## Task prompt
Some lines below hold "plate". Pick them out and copy them.

[Object correspondence data]
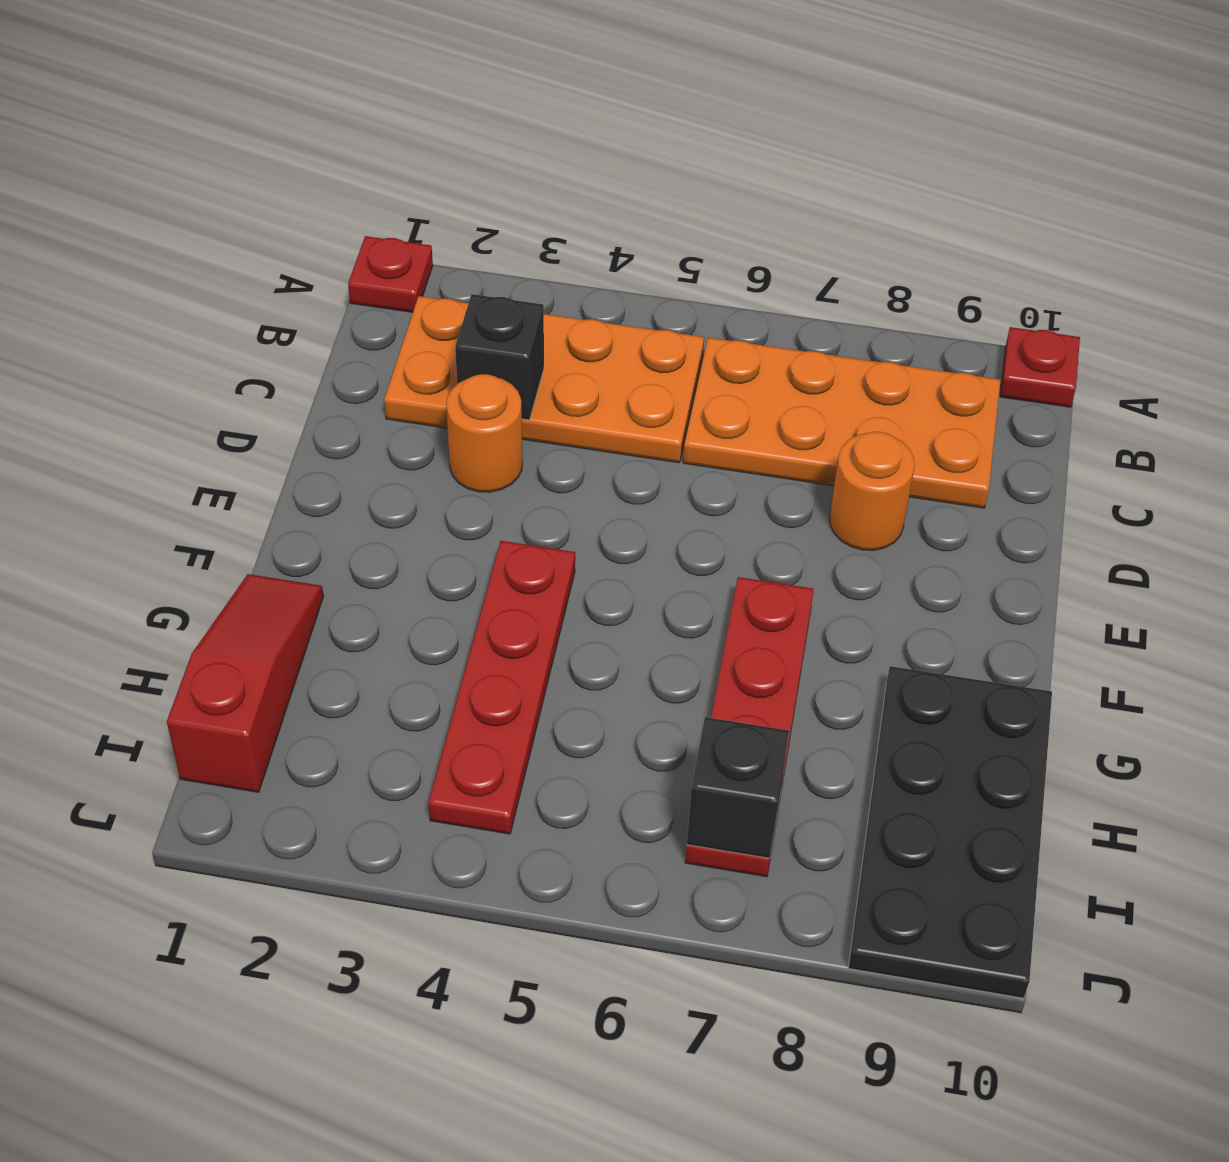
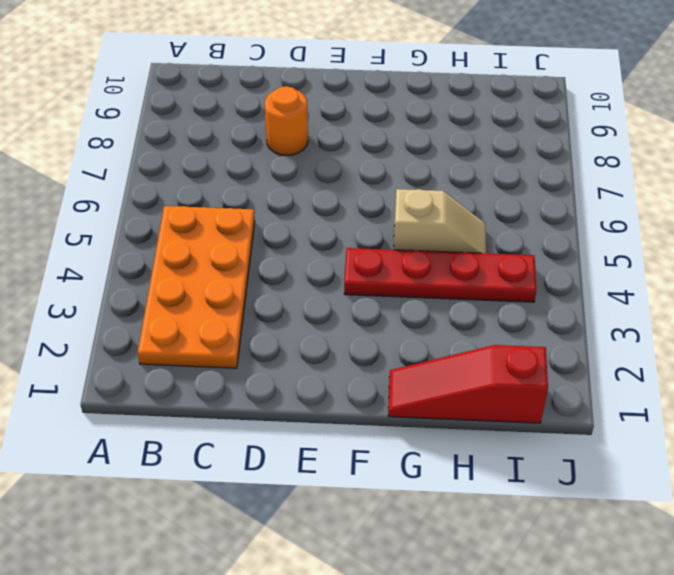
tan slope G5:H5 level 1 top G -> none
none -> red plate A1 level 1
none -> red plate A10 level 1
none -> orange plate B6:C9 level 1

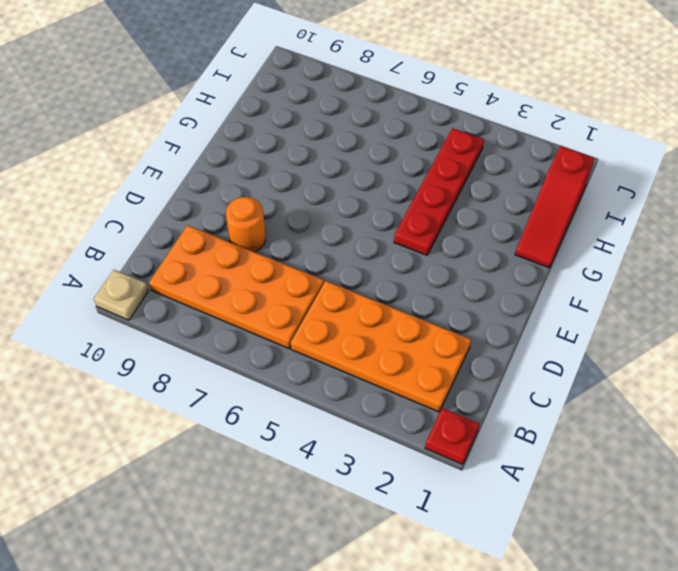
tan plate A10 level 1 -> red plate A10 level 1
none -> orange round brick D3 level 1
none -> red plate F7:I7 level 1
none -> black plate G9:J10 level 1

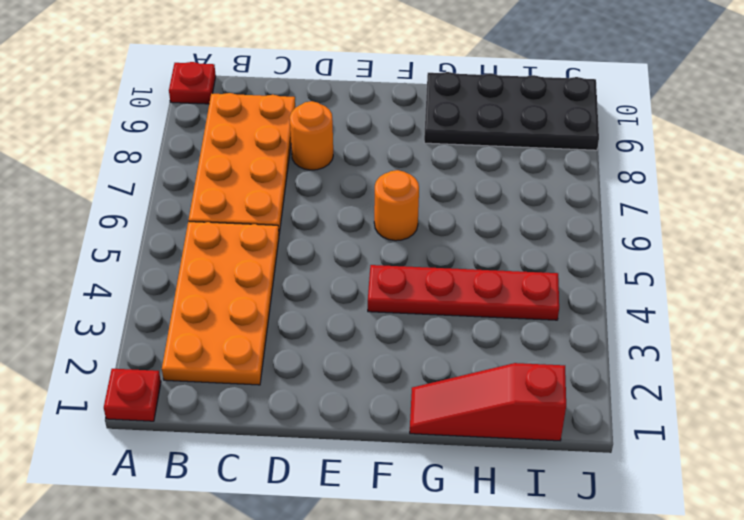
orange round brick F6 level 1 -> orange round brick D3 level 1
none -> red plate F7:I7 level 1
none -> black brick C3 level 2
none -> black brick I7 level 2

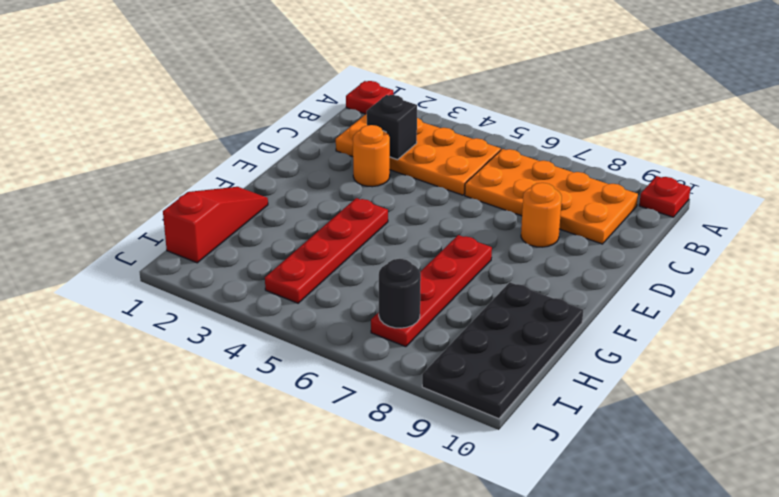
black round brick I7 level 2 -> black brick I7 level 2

---

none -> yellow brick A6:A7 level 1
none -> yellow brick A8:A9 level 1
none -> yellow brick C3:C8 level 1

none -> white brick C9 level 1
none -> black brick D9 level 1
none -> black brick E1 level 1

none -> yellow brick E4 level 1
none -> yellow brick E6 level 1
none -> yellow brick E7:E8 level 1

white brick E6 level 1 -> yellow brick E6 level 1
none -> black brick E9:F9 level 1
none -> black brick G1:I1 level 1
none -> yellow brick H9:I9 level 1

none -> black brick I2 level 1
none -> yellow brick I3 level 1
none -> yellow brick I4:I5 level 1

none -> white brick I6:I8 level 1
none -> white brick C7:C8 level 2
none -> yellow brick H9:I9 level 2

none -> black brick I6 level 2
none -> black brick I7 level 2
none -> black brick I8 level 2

==

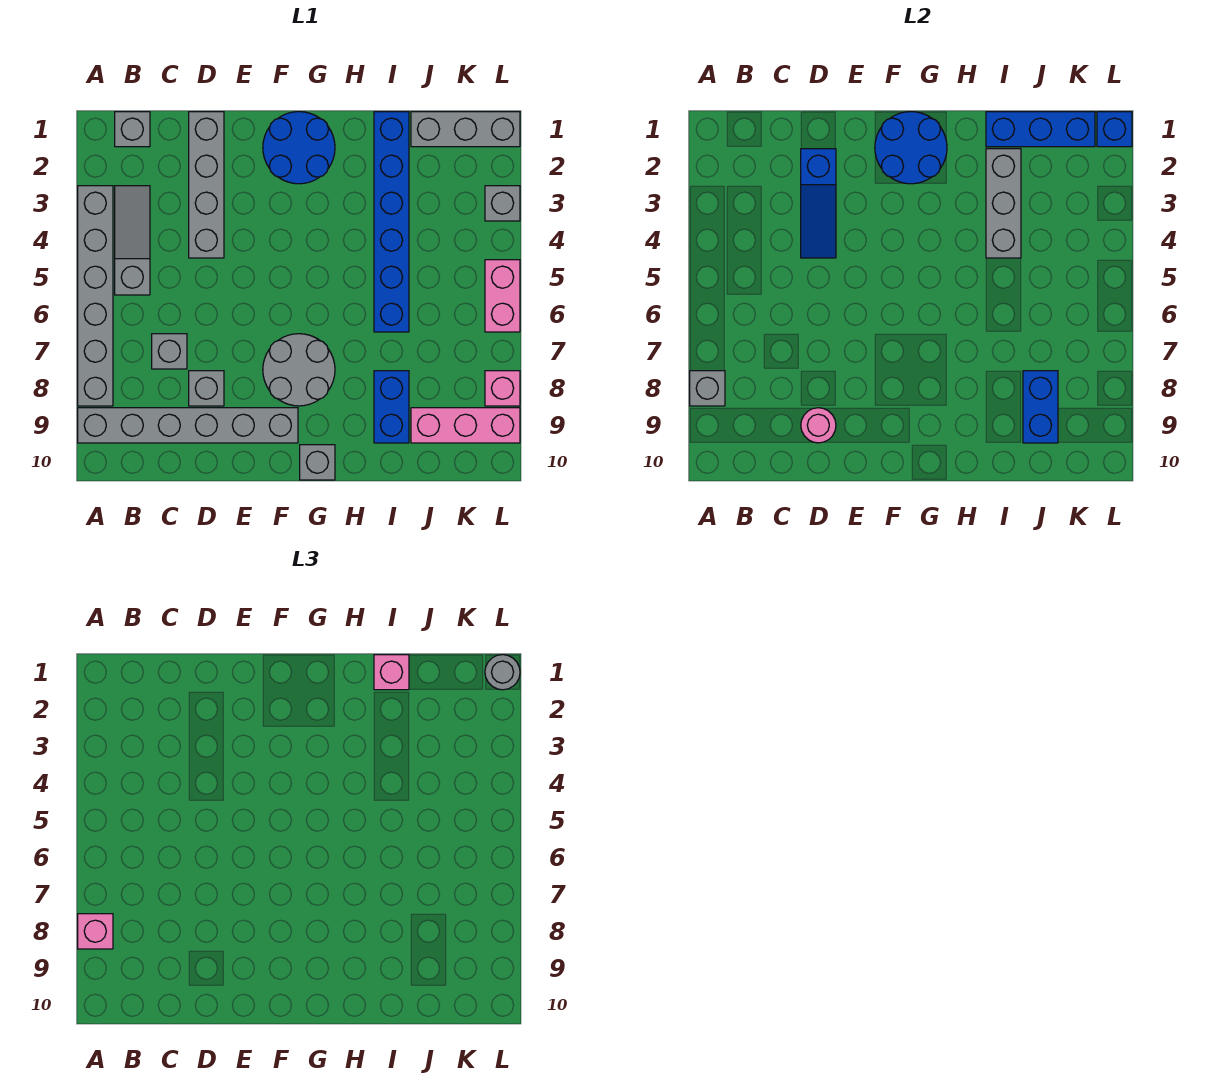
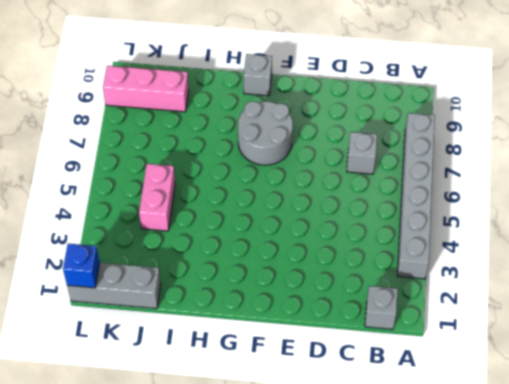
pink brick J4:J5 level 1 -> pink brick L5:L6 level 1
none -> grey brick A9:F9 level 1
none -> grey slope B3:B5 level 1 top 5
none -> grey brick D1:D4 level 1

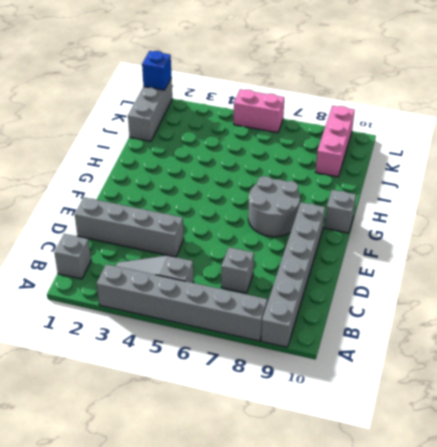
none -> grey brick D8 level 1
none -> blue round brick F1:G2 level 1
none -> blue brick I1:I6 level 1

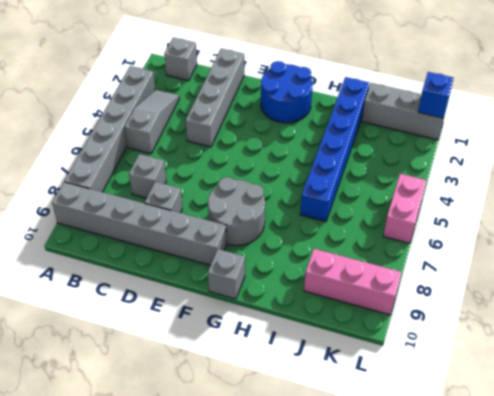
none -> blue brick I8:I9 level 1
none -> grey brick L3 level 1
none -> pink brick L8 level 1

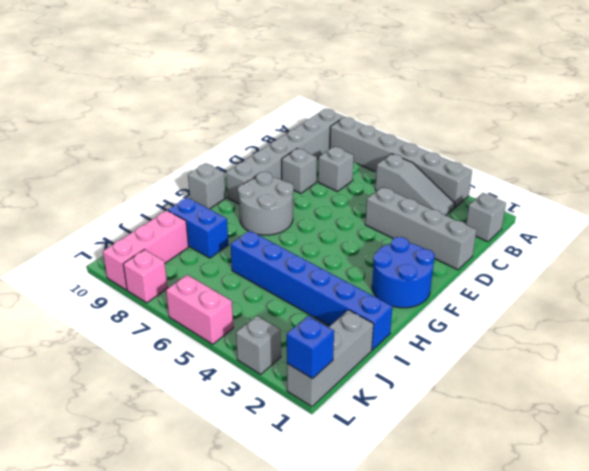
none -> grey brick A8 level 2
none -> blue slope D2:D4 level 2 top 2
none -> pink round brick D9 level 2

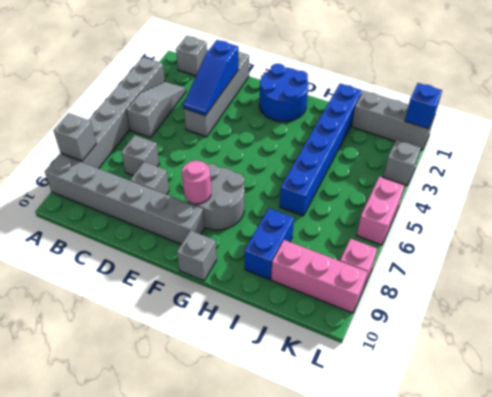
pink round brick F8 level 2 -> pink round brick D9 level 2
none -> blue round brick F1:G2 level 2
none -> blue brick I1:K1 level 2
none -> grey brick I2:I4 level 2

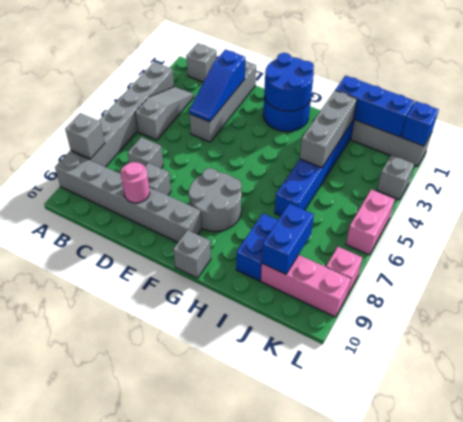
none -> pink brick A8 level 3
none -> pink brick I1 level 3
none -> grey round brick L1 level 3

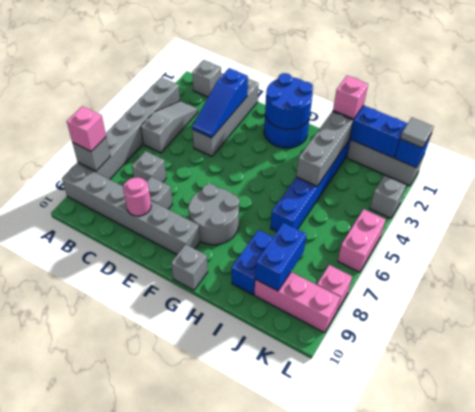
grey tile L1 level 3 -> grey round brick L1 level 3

## Task result
none -> red plate A1 level 1
none -> red plate A10 level 1
none -> orange plate B6:C9 level 1
tan plate A10 level 1 -> red plate A10 level 1
none -> red plate F7:I7 level 1
none -> black plate G9:J10 level 1
none -> red plate F7:I7 level 1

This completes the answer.